### Data
::::::

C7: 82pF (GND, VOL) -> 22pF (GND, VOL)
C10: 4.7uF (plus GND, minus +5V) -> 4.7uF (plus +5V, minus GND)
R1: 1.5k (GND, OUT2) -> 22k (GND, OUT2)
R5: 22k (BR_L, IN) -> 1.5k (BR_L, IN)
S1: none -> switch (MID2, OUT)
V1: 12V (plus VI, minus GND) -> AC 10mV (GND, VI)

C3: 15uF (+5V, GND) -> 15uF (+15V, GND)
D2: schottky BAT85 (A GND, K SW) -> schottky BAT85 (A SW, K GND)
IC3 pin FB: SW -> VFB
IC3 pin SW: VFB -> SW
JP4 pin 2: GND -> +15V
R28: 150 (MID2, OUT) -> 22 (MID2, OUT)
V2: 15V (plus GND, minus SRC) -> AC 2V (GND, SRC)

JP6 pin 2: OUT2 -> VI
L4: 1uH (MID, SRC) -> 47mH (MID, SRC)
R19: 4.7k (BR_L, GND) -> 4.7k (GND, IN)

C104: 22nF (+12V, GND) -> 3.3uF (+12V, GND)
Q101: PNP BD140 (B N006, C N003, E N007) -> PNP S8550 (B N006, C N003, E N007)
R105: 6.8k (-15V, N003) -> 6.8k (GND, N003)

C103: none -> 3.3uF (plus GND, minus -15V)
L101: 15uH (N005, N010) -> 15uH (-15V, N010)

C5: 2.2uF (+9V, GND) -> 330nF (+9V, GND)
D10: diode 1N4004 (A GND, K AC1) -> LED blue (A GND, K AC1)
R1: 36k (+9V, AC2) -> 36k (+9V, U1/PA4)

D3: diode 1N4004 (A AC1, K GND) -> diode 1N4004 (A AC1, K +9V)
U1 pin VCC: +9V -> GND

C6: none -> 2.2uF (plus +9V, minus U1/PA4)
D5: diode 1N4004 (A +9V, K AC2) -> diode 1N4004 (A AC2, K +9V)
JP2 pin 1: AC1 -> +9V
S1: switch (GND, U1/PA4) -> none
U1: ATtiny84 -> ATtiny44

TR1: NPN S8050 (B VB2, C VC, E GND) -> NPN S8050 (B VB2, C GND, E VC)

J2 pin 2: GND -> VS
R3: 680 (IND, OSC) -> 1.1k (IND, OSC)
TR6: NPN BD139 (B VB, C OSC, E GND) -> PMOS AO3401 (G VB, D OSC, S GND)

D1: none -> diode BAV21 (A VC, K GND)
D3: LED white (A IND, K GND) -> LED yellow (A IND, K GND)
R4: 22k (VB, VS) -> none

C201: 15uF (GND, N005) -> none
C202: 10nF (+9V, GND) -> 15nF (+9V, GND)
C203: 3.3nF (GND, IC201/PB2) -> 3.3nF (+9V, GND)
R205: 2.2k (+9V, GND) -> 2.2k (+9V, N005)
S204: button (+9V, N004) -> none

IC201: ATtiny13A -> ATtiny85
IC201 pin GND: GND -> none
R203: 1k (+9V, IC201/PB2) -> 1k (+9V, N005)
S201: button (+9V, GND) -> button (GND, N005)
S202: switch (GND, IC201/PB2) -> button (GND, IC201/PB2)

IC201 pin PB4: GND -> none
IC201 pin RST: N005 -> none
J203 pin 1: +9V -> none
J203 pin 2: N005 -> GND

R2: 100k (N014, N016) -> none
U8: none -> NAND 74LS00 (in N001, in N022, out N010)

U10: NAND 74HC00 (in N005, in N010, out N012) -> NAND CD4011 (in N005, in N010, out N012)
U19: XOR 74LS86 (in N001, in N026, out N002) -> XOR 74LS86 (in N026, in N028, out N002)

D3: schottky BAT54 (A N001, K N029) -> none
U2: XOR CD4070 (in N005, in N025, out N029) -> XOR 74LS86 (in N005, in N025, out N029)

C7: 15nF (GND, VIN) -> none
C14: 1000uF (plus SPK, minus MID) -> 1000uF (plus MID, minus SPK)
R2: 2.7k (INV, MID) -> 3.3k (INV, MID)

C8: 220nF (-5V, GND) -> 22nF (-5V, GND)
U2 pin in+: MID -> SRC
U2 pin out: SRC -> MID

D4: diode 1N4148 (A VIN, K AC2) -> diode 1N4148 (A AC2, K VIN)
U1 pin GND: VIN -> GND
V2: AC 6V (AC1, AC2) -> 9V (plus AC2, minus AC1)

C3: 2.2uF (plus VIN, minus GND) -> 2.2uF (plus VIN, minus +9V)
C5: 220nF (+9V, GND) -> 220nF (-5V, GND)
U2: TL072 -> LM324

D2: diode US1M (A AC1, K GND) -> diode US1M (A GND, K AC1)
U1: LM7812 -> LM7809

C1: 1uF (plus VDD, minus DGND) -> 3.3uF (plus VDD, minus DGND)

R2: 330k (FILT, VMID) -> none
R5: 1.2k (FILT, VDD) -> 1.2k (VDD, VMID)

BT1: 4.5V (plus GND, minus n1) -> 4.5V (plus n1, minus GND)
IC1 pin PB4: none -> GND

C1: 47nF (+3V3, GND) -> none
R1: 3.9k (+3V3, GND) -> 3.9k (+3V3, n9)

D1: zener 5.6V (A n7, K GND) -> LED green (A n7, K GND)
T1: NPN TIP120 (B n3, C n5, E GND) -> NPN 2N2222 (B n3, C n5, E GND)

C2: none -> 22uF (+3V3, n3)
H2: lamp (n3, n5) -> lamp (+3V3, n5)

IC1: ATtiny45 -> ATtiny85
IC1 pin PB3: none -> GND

::::::

### Instructions to follow
Exact copies of all the lines above are required.

### Your response
C7: 82pF (GND, VOL) -> 22pF (GND, VOL)
C10: 4.7uF (plus GND, minus +5V) -> 4.7uF (plus +5V, minus GND)
R1: 1.5k (GND, OUT2) -> 22k (GND, OUT2)
R5: 22k (BR_L, IN) -> 1.5k (BR_L, IN)
S1: none -> switch (MID2, OUT)
V1: 12V (plus VI, minus GND) -> AC 10mV (GND, VI)

C3: 15uF (+5V, GND) -> 15uF (+15V, GND)
D2: schottky BAT85 (A GND, K SW) -> schottky BAT85 (A SW, K GND)
IC3 pin FB: SW -> VFB
IC3 pin SW: VFB -> SW
JP4 pin 2: GND -> +15V
R28: 150 (MID2, OUT) -> 22 (MID2, OUT)
V2: 15V (plus GND, minus SRC) -> AC 2V (GND, SRC)

JP6 pin 2: OUT2 -> VI
L4: 1uH (MID, SRC) -> 47mH (MID, SRC)
R19: 4.7k (BR_L, GND) -> 4.7k (GND, IN)

C104: 22nF (+12V, GND) -> 3.3uF (+12V, GND)
Q101: PNP BD140 (B N006, C N003, E N007) -> PNP S8550 (B N006, C N003, E N007)
R105: 6.8k (-15V, N003) -> 6.8k (GND, N003)

C103: none -> 3.3uF (plus GND, minus -15V)
L101: 15uH (N005, N010) -> 15uH (-15V, N010)

C5: 2.2uF (+9V, GND) -> 330nF (+9V, GND)
D10: diode 1N4004 (A GND, K AC1) -> LED blue (A GND, K AC1)
R1: 36k (+9V, AC2) -> 36k (+9V, U1/PA4)

D3: diode 1N4004 (A AC1, K GND) -> diode 1N4004 (A AC1, K +9V)
U1 pin VCC: +9V -> GND

C6: none -> 2.2uF (plus +9V, minus U1/PA4)
D5: diode 1N4004 (A +9V, K AC2) -> diode 1N4004 (A AC2, K +9V)
JP2 pin 1: AC1 -> +9V
S1: switch (GND, U1/PA4) -> none
U1: ATtiny84 -> ATtiny44

TR1: NPN S8050 (B VB2, C VC, E GND) -> NPN S8050 (B VB2, C GND, E VC)

J2 pin 2: GND -> VS
R3: 680 (IND, OSC) -> 1.1k (IND, OSC)
TR6: NPN BD139 (B VB, C OSC, E GND) -> PMOS AO3401 (G VB, D OSC, S GND)

D1: none -> diode BAV21 (A VC, K GND)
D3: LED white (A IND, K GND) -> LED yellow (A IND, K GND)
R4: 22k (VB, VS) -> none

C201: 15uF (GND, N005) -> none
C202: 10nF (+9V, GND) -> 15nF (+9V, GND)
C203: 3.3nF (GND, IC201/PB2) -> 3.3nF (+9V, GND)
R205: 2.2k (+9V, GND) -> 2.2k (+9V, N005)
S204: button (+9V, N004) -> none

IC201: ATtiny13A -> ATtiny85
IC201 pin GND: GND -> none
R203: 1k (+9V, IC201/PB2) -> 1k (+9V, N005)
S201: button (+9V, GND) -> button (GND, N005)
S202: switch (GND, IC201/PB2) -> button (GND, IC201/PB2)

IC201 pin PB4: GND -> none
IC201 pin RST: N005 -> none
J203 pin 1: +9V -> none
J203 pin 2: N005 -> GND

R2: 100k (N014, N016) -> none
U8: none -> NAND 74LS00 (in N001, in N022, out N010)

U10: NAND 74HC00 (in N005, in N010, out N012) -> NAND CD4011 (in N005, in N010, out N012)
U19: XOR 74LS86 (in N001, in N026, out N002) -> XOR 74LS86 (in N026, in N028, out N002)

D3: schottky BAT54 (A N001, K N029) -> none
U2: XOR CD4070 (in N005, in N025, out N029) -> XOR 74LS86 (in N005, in N025, out N029)

C7: 15nF (GND, VIN) -> none
C14: 1000uF (plus SPK, minus MID) -> 1000uF (plus MID, minus SPK)
R2: 2.7k (INV, MID) -> 3.3k (INV, MID)

C8: 220nF (-5V, GND) -> 22nF (-5V, GND)
U2 pin in+: MID -> SRC
U2 pin out: SRC -> MID

D4: diode 1N4148 (A VIN, K AC2) -> diode 1N4148 (A AC2, K VIN)
U1 pin GND: VIN -> GND
V2: AC 6V (AC1, AC2) -> 9V (plus AC2, minus AC1)

C3: 2.2uF (plus VIN, minus GND) -> 2.2uF (plus VIN, minus +9V)
C5: 220nF (+9V, GND) -> 220nF (-5V, GND)
U2: TL072 -> LM324

D2: diode US1M (A AC1, K GND) -> diode US1M (A GND, K AC1)
U1: LM7812 -> LM7809

C1: 1uF (plus VDD, minus DGND) -> 3.3uF (plus VDD, minus DGND)

R2: 330k (FILT, VMID) -> none
R5: 1.2k (FILT, VDD) -> 1.2k (VDD, VMID)

BT1: 4.5V (plus GND, minus n1) -> 4.5V (plus n1, minus GND)
IC1 pin PB4: none -> GND

C1: 47nF (+3V3, GND) -> none
R1: 3.9k (+3V3, GND) -> 3.9k (+3V3, n9)

D1: zener 5.6V (A n7, K GND) -> LED green (A n7, K GND)
T1: NPN TIP120 (B n3, C n5, E GND) -> NPN 2N2222 (B n3, C n5, E GND)

C2: none -> 22uF (+3V3, n3)
H2: lamp (n3, n5) -> lamp (+3V3, n5)

IC1: ATtiny45 -> ATtiny85
IC1 pin PB3: none -> GND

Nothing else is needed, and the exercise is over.